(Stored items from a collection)
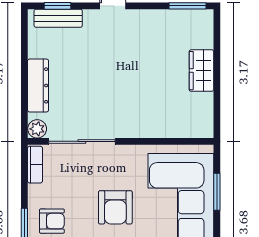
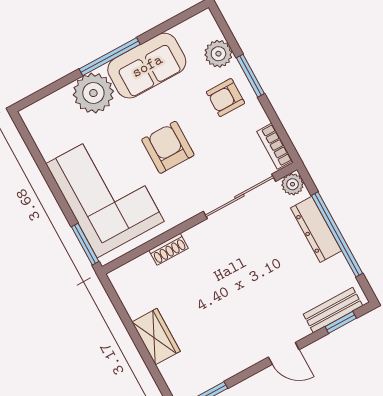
window: (24, 73) -> (337, 234), added
shoe rack: (156, 131) -> (169, 249), added
window: (217, 192) -> (85, 244), moved

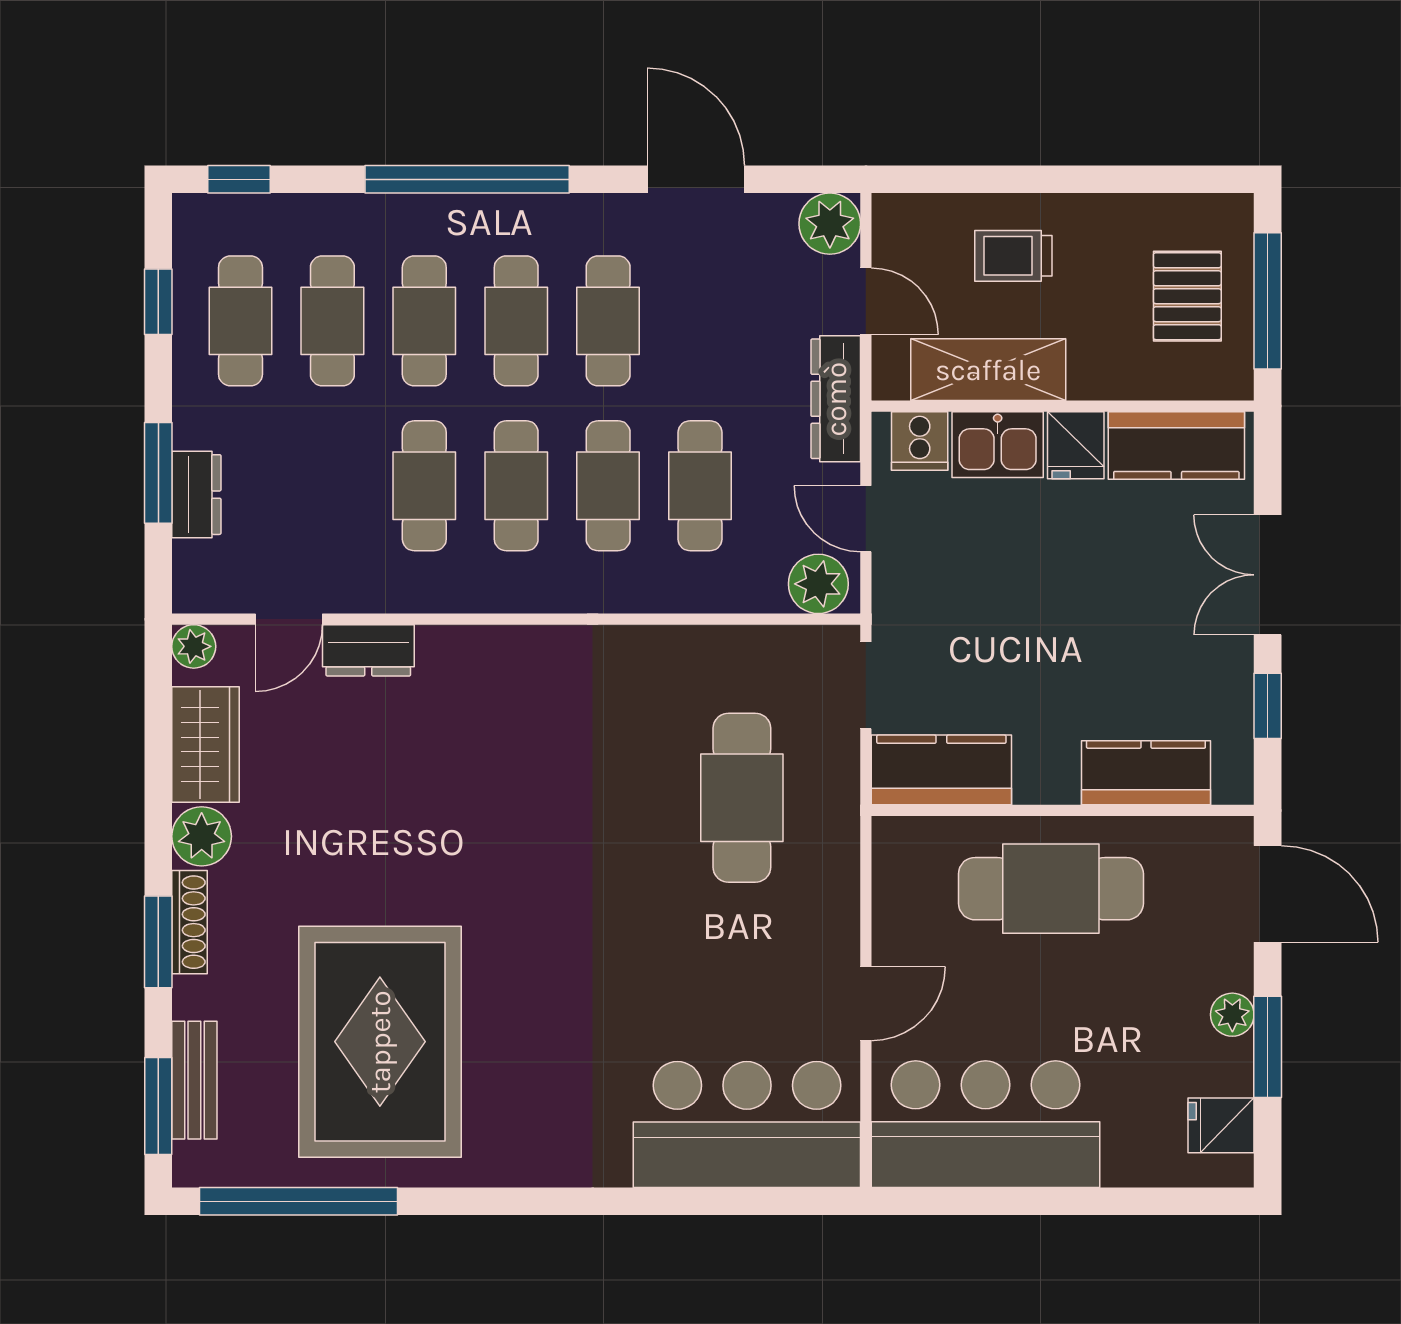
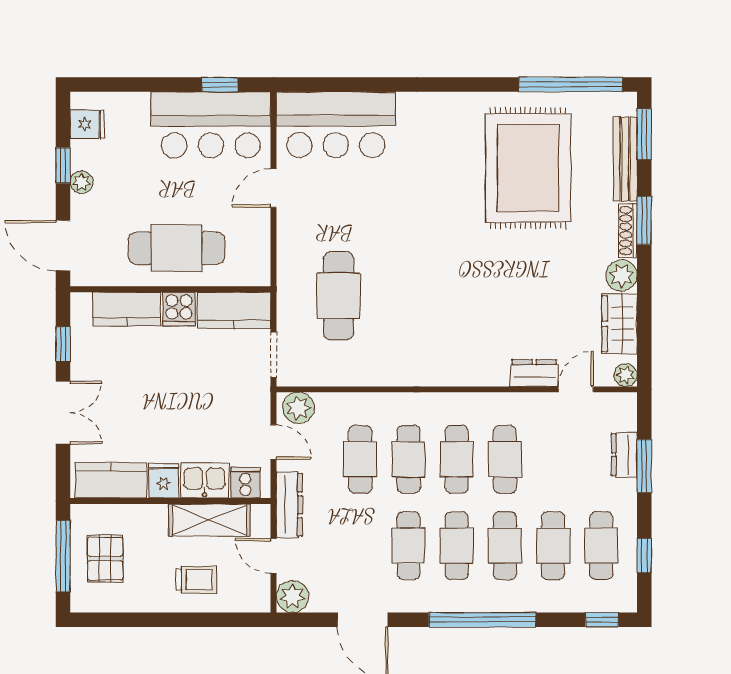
cooker: (1046, 773) -> (179, 309), added
window: (1268, 1047) -> (63, 165), width x0.67
bench: (194, 1080) -> (625, 159), width x1.36
window: (969, 1201) -> (220, 84), added

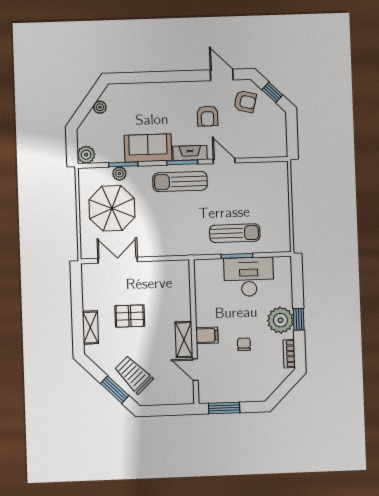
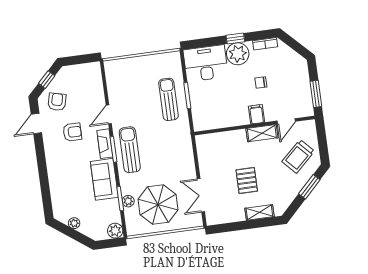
sun lounger: (180, 182) -> (130, 150), turned 180
desk: (249, 277) -> (206, 63), moved, turned 90
trolley: (134, 375) -> (298, 156), moved

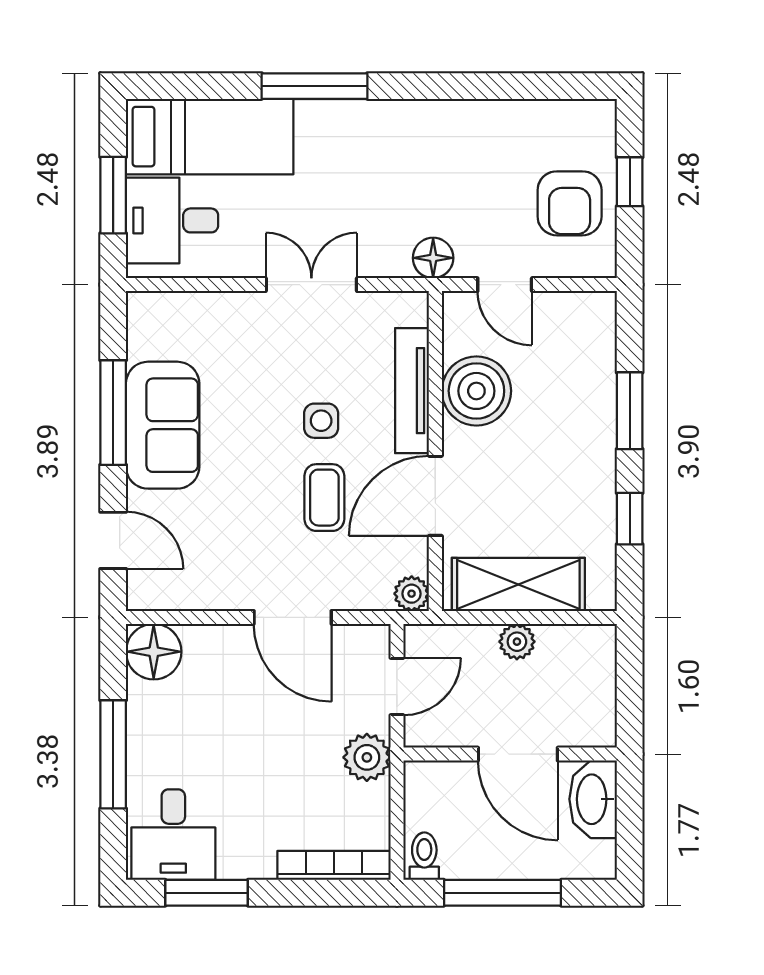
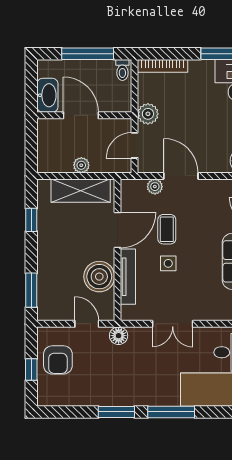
window: (438, 86) -> (116, 412), added
armchair: (570, 203) -> (58, 360), turned 180
window: (630, 411) -> (31, 290), moved
plant: (412, 594) -> (155, 187), moved

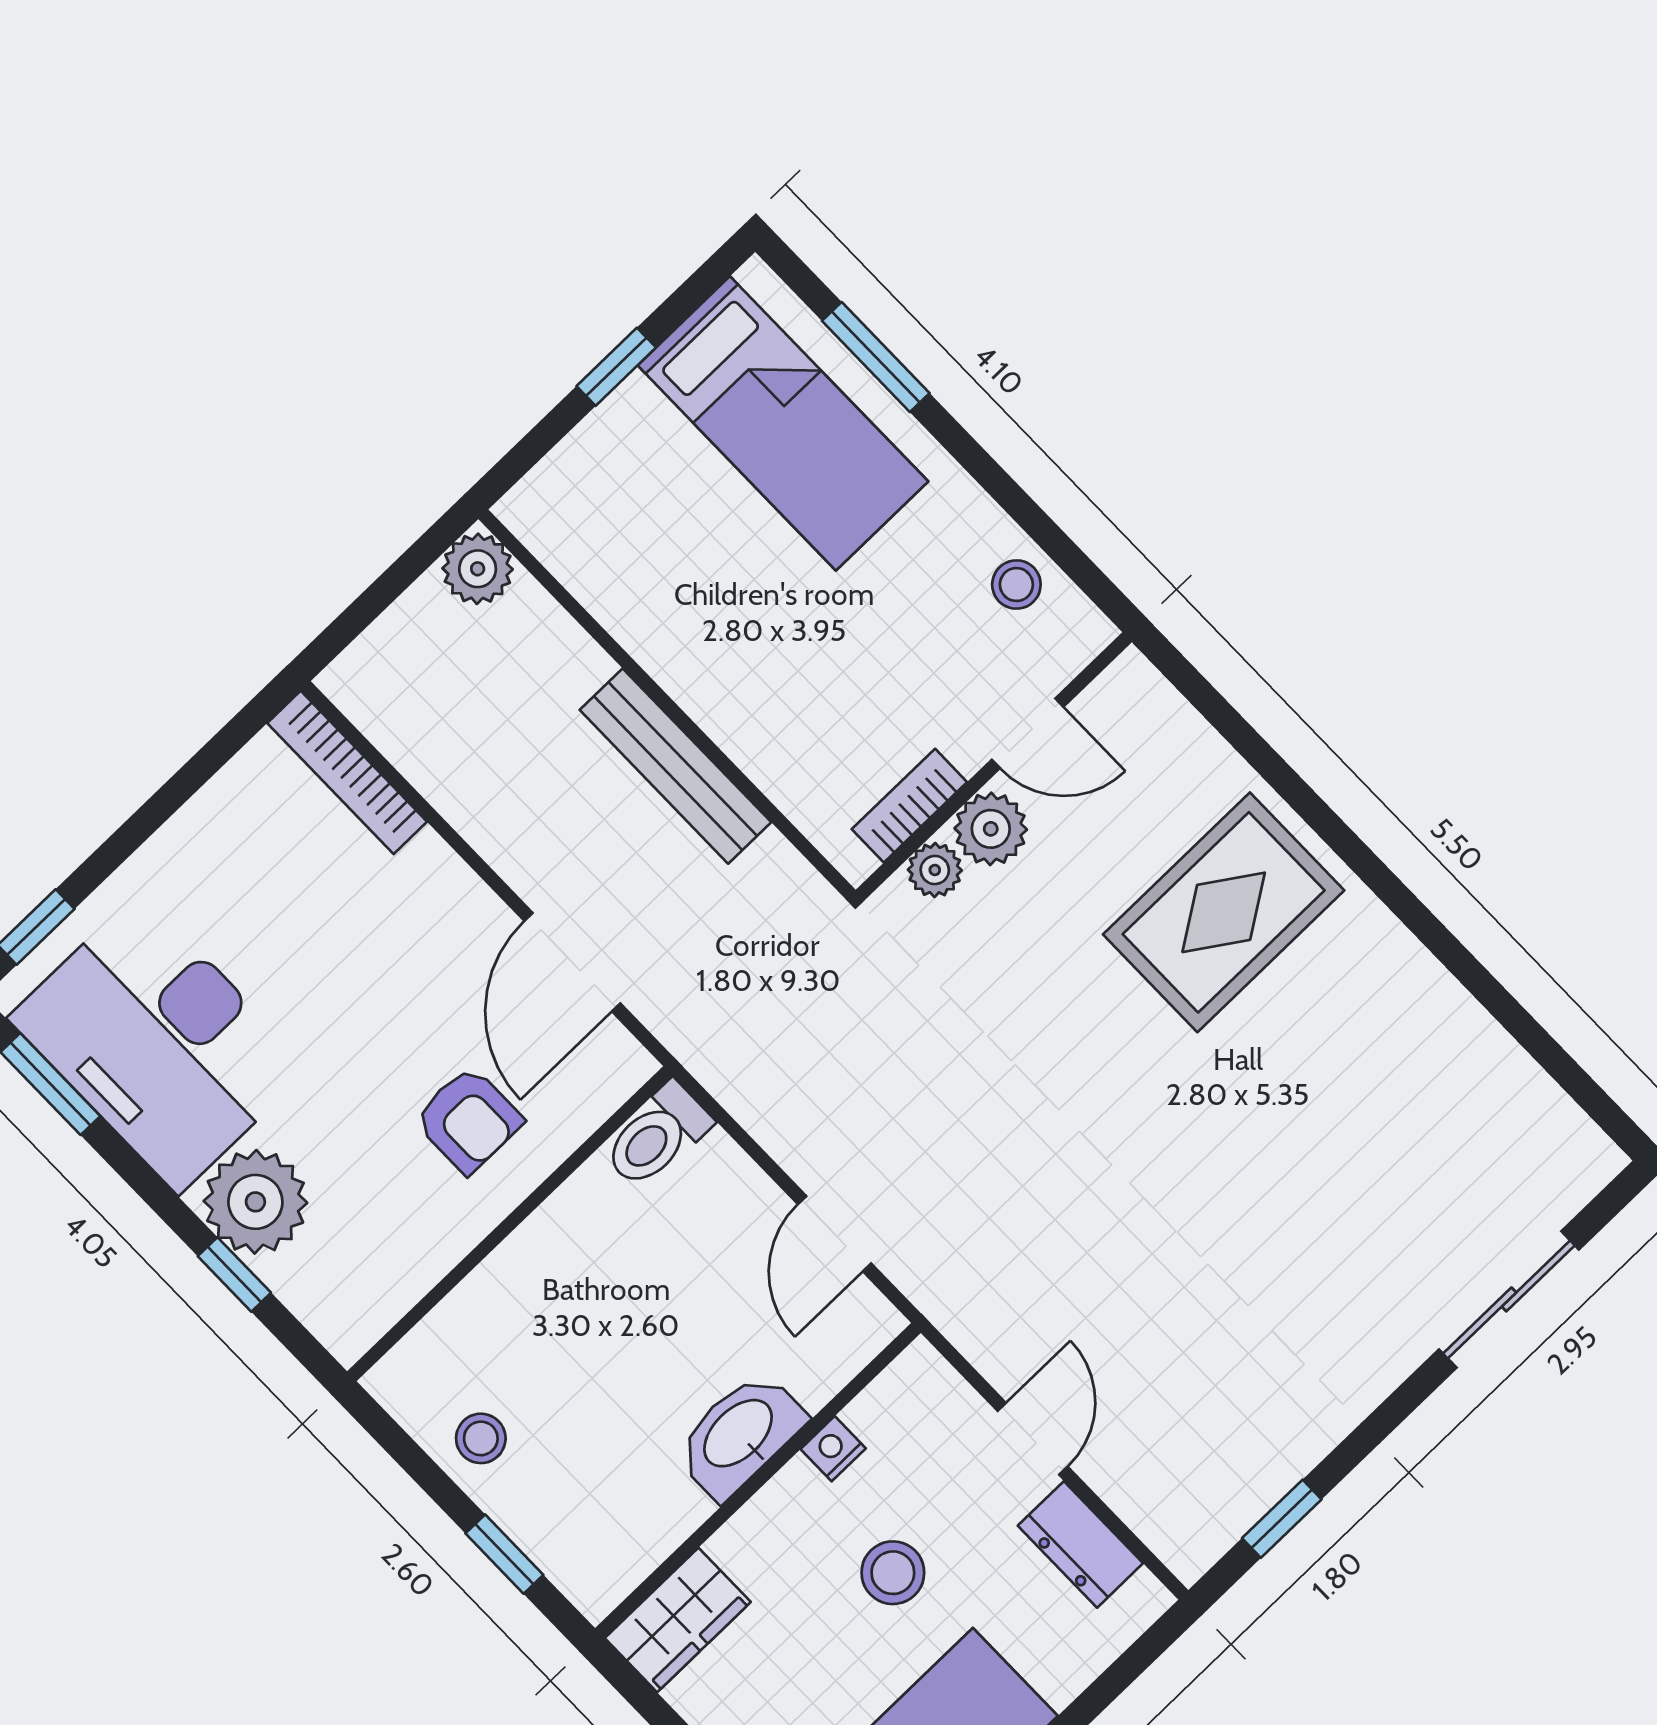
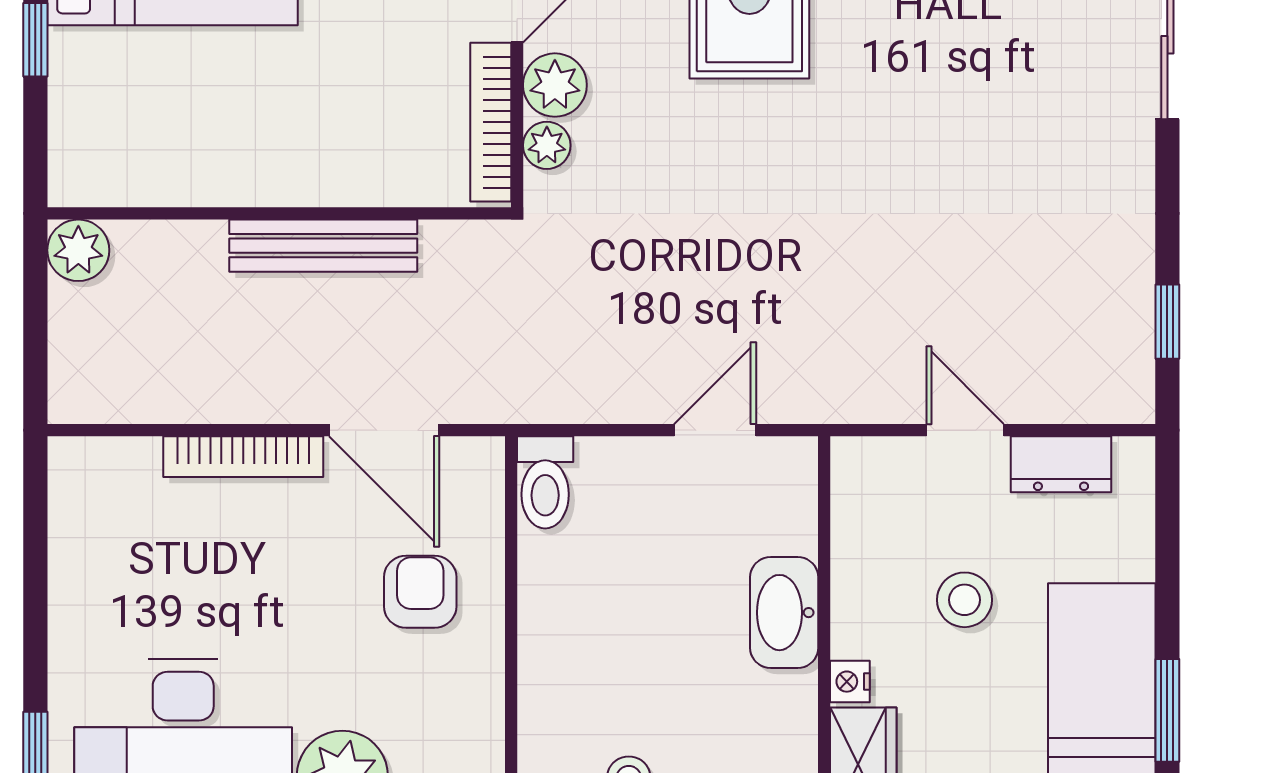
bookcase: (347, 772) -> (243, 457), moved
bookcase: (909, 806) -> (491, 122), width x1.56
armchair: (468, 1120) -> (420, 592), turned -90
door: (835, 1234) -> (715, 430), swing flipped
nightstand: (833, 1449) -> (850, 682), moved

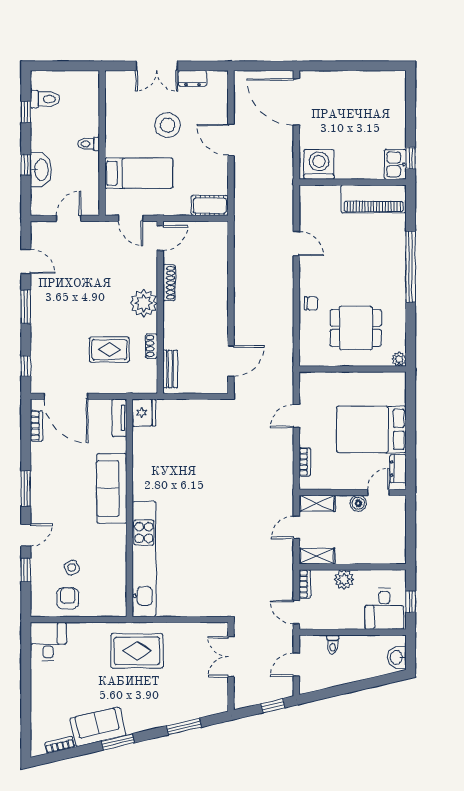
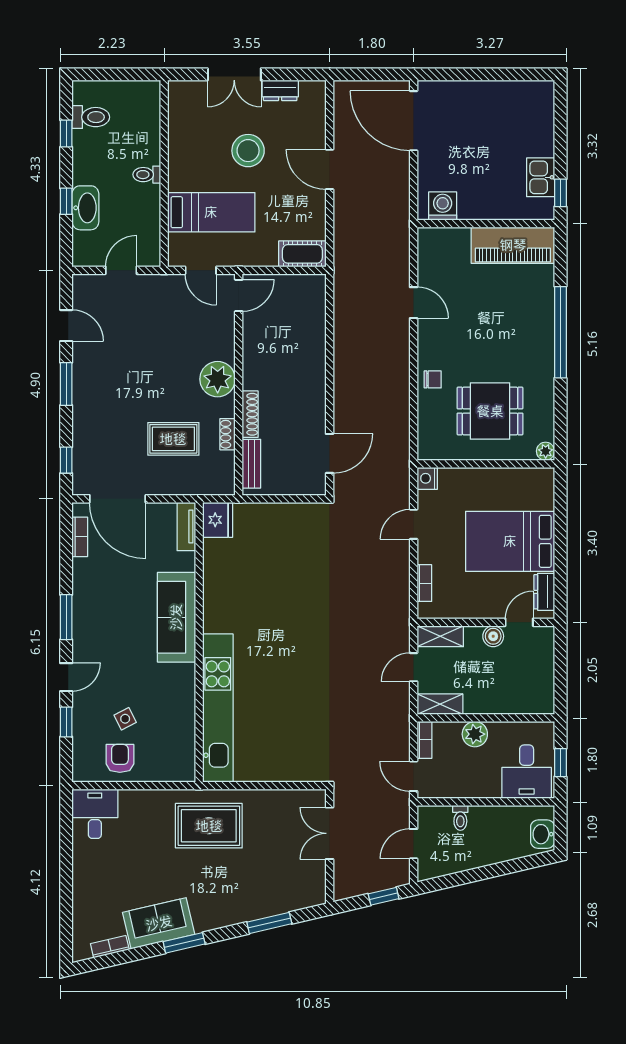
washing machine: (319, 164) -> (443, 206), width x0.73, depth x0.73
kitchen sink: (395, 164) -> (541, 177), moved
shoe rack: (169, 283) -> (250, 414), moved
nightstand: (307, 380) -> (427, 478), added

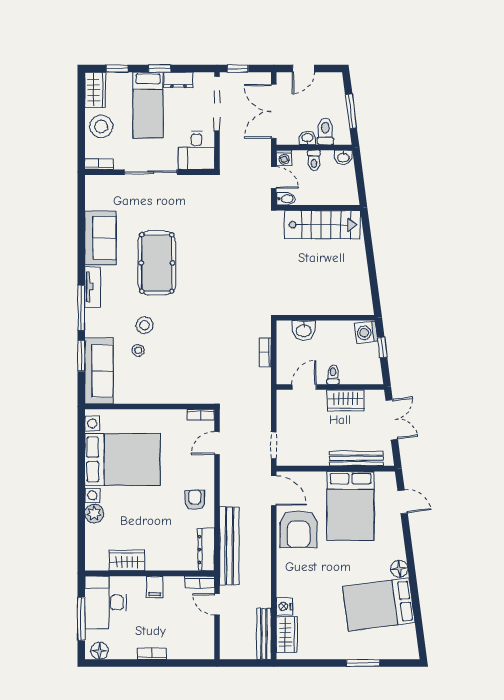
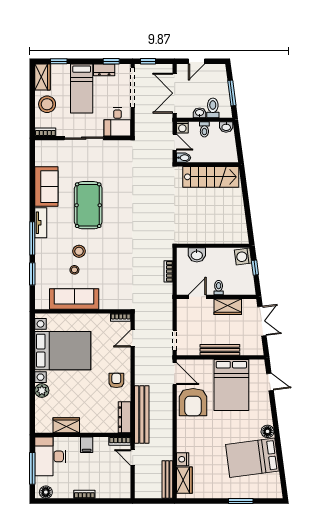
window: (160, 68) -> (111, 61), moved
sofa: (99, 371) -> (74, 299), moved, turned -90
bench: (356, 459) -> (220, 350), moved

Job item: What is needed is a word-for-word copy of the lines from the one containing "sun lounger: (180, 182)" through the final line of the records above, both included, with the pictures left out.

Completed exercise:
sun lounger: (180, 182) -> (130, 150), turned 180
desk: (249, 277) -> (206, 63), moved, turned 90
trolley: (134, 375) -> (298, 156), moved

window: (438, 86) -> (116, 412), added
armchair: (570, 203) -> (58, 360), turned 180
window: (630, 411) -> (31, 290), moved
plant: (412, 594) -> (155, 187), moved

bookcase: (347, 772) -> (243, 457), moved
bookcase: (909, 806) -> (491, 122), width x1.56
armchair: (468, 1120) -> (420, 592), turned -90
door: (835, 1234) -> (715, 430), swing flipped
nightstand: (833, 1449) -> (850, 682), moved

washing machine: (319, 164) -> (443, 206), width x0.73, depth x0.73
kitchen sink: (395, 164) -> (541, 177), moved
shoe rack: (169, 283) -> (250, 414), moved
nightstand: (307, 380) -> (427, 478), added

window: (160, 68) -> (111, 61), moved
sofa: (99, 371) -> (74, 299), moved, turned -90
bench: (356, 459) -> (220, 350), moved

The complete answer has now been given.